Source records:

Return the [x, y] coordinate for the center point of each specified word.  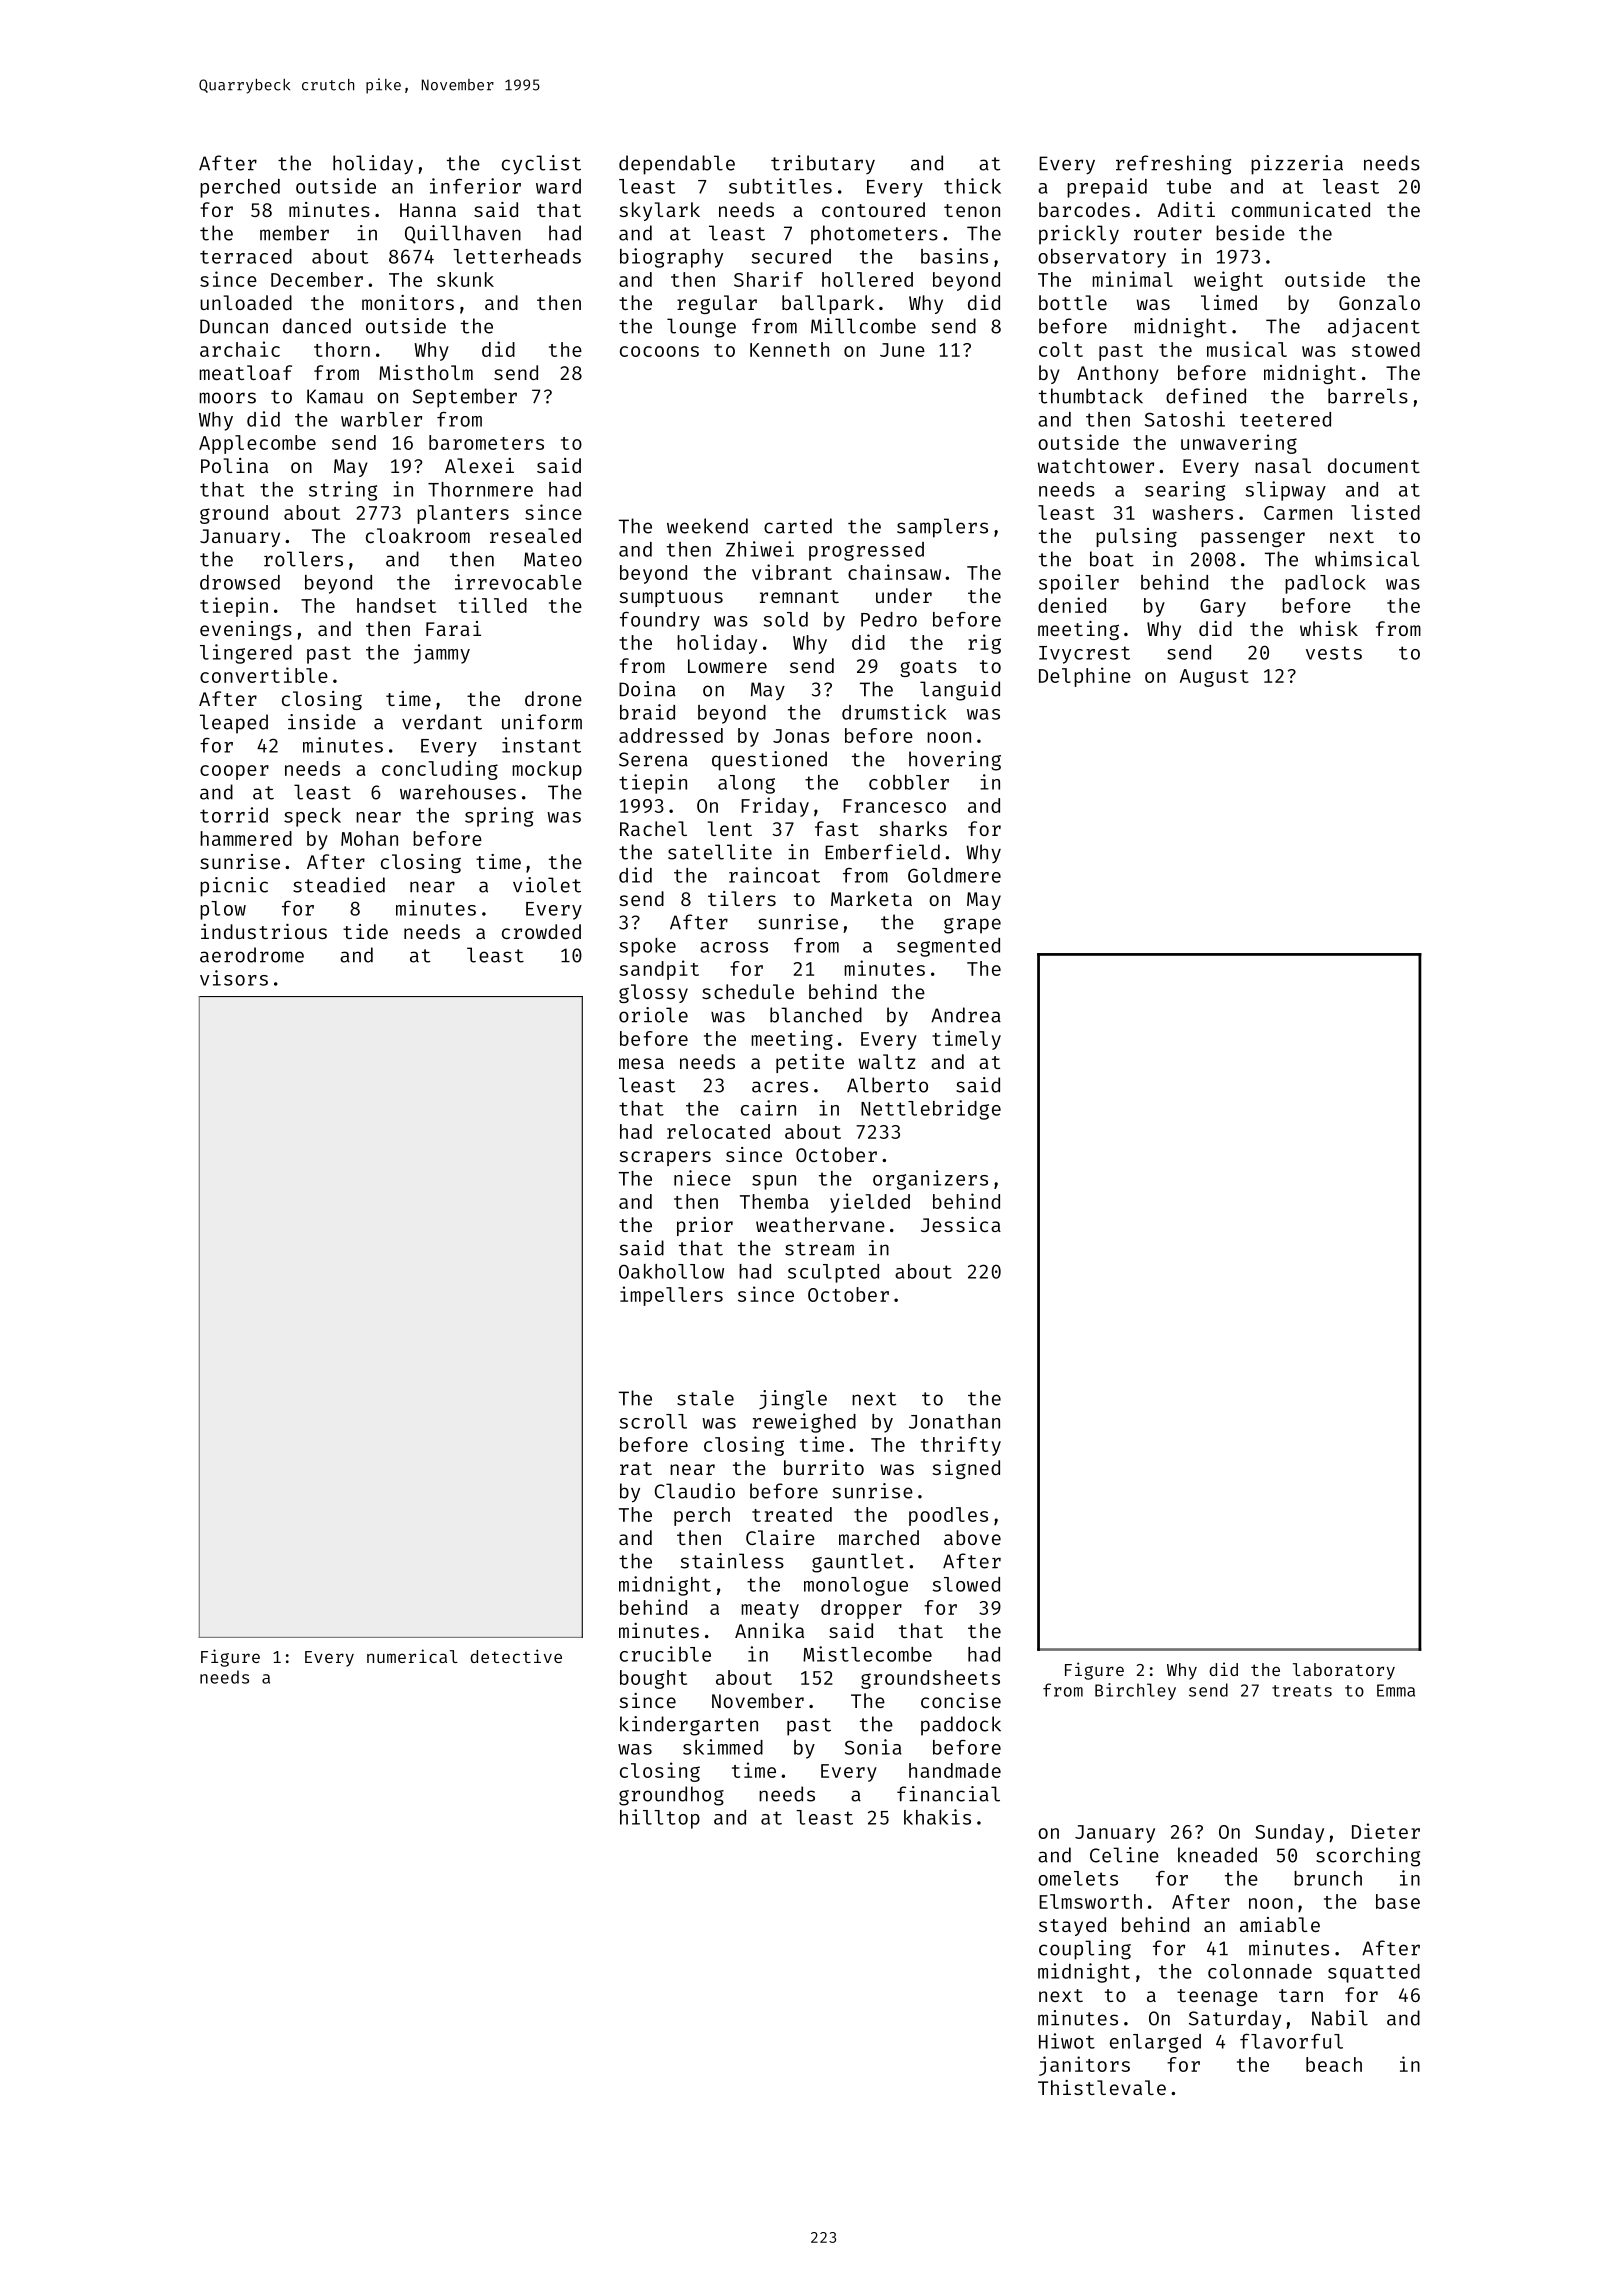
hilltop [660, 1819]
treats [1302, 1691]
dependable [677, 165]
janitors [1084, 2066]
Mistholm [426, 372]
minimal [1132, 279]
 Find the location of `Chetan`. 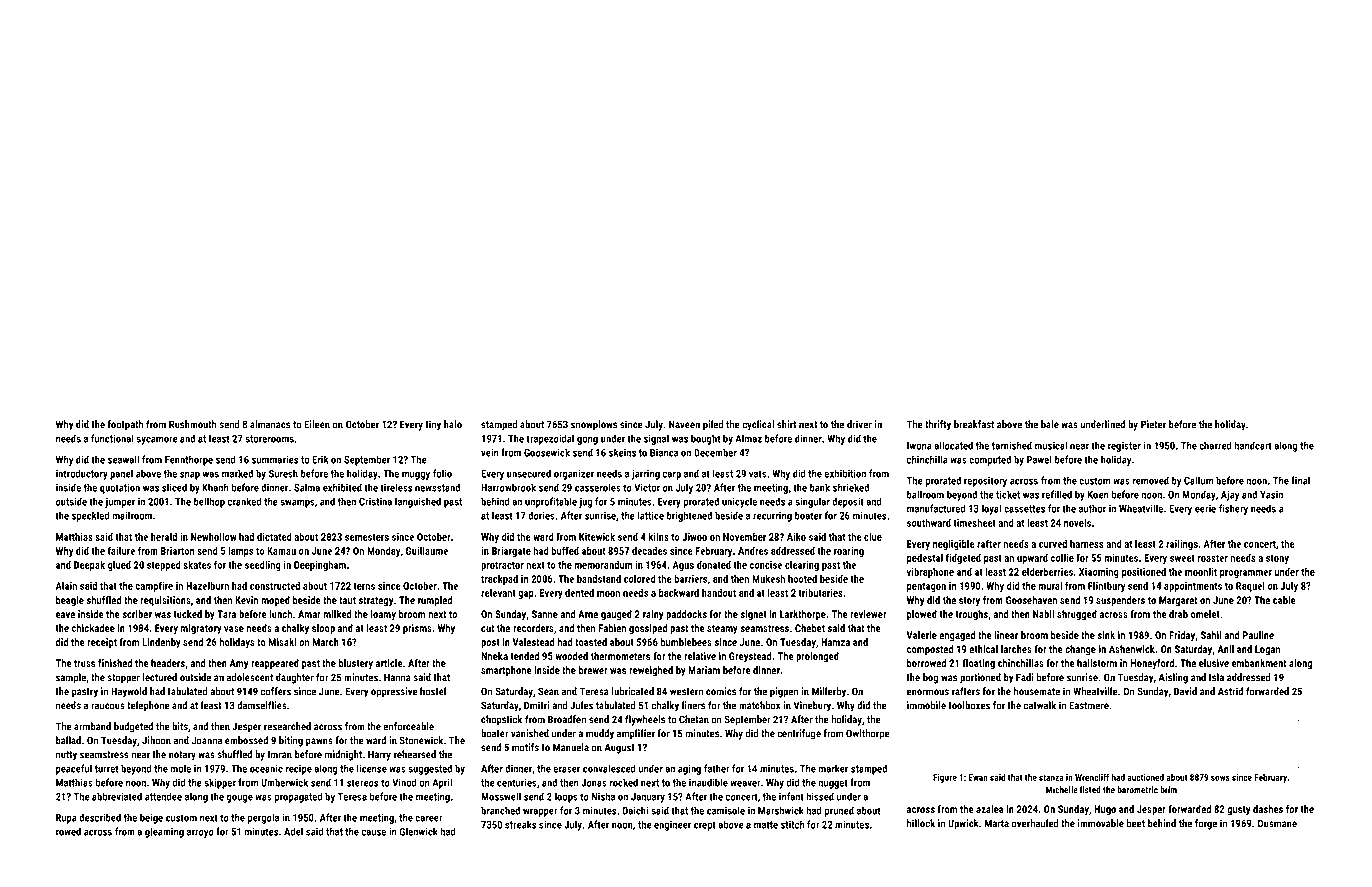

Chetan is located at coordinates (694, 719).
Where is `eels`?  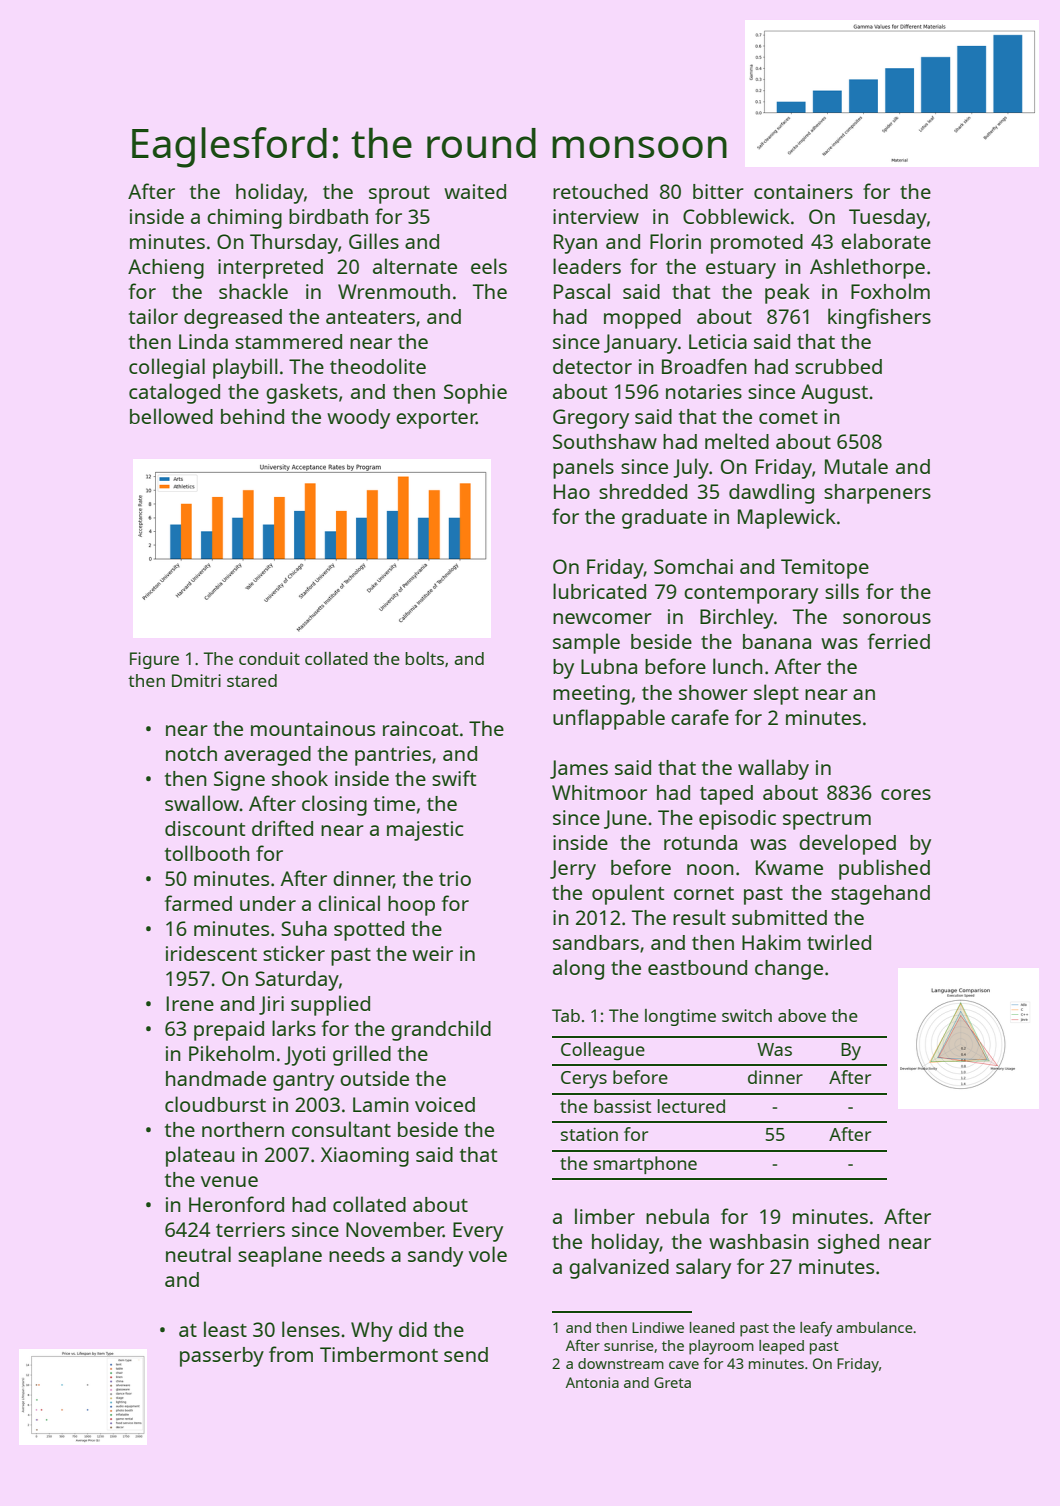 eels is located at coordinates (489, 266).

What the task asks –
Reproduce the records from their start through the line containing "minimal [1132, 279]", including that line, and omit the pictures.

Exercise solution –
Return the [x, y] coordinate for the center point of each specified word.  
hilltop [660, 1819]
treats [1302, 1691]
dependable [677, 165]
janitors [1084, 2066]
Mistholm [426, 372]
minimal [1132, 279]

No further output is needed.